◆ ACTIVITY: An exact copy of the entries below is required, with all pictures removed.

◆ SOURCE INFORMATION:
◆ ◆ ◆ ◆ ◆
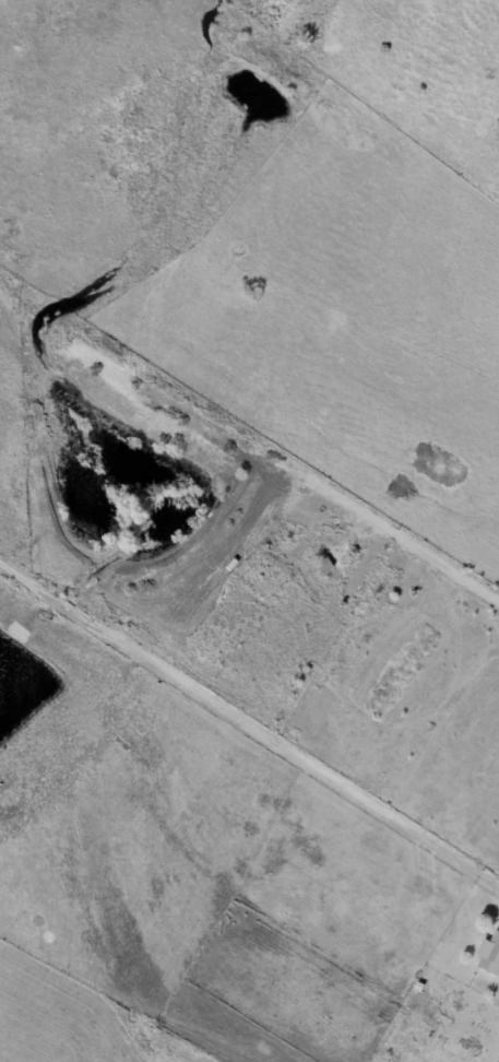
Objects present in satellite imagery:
building: (326, 564)
road: (249, 722)
building: (490, 954)
building: (419, 987)
road: (497, 1059)

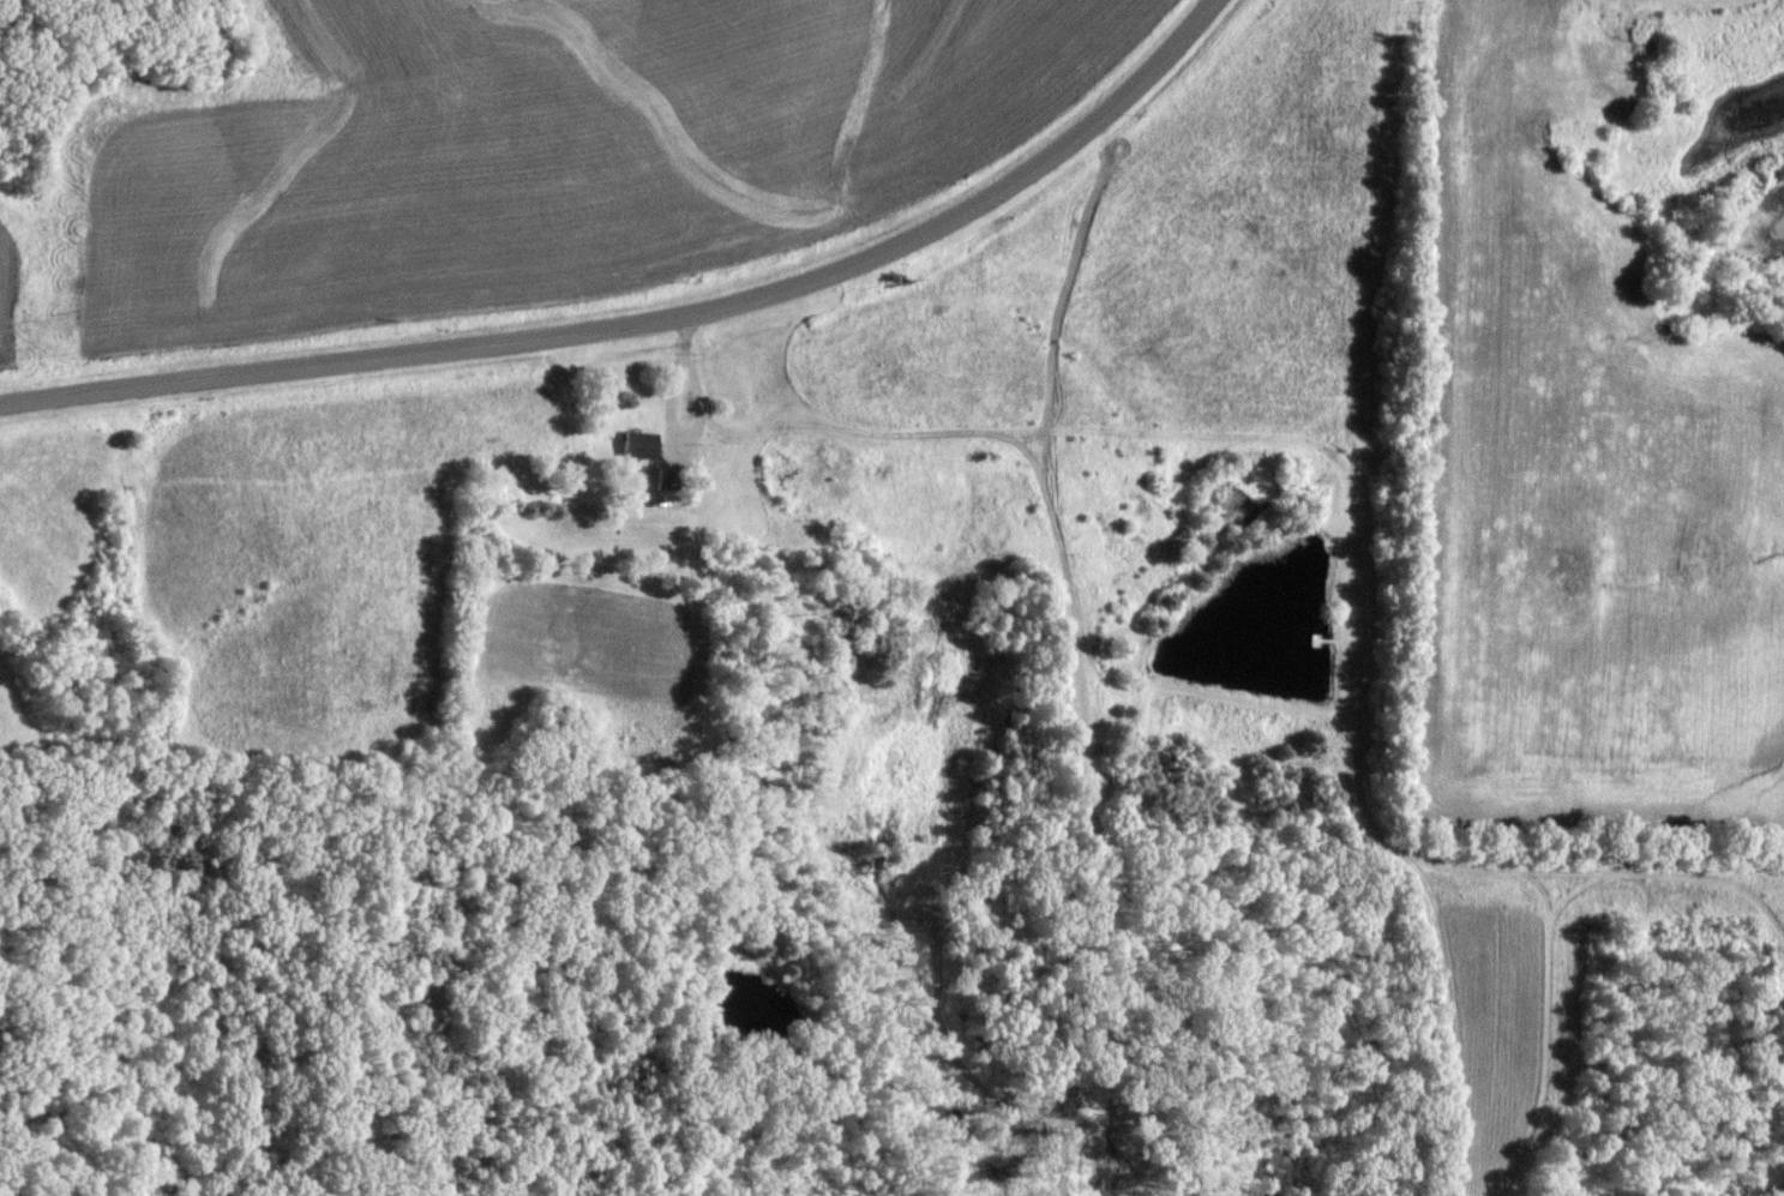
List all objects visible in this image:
◆ ◆ ◆ ◆ ◆
◆ WRITTEN RESPONSE:
Objects present in satellite imagery:
building: (326, 564)
road: (249, 722)
building: (490, 954)
building: (419, 987)
road: (497, 1059)

List all objects visible in this image:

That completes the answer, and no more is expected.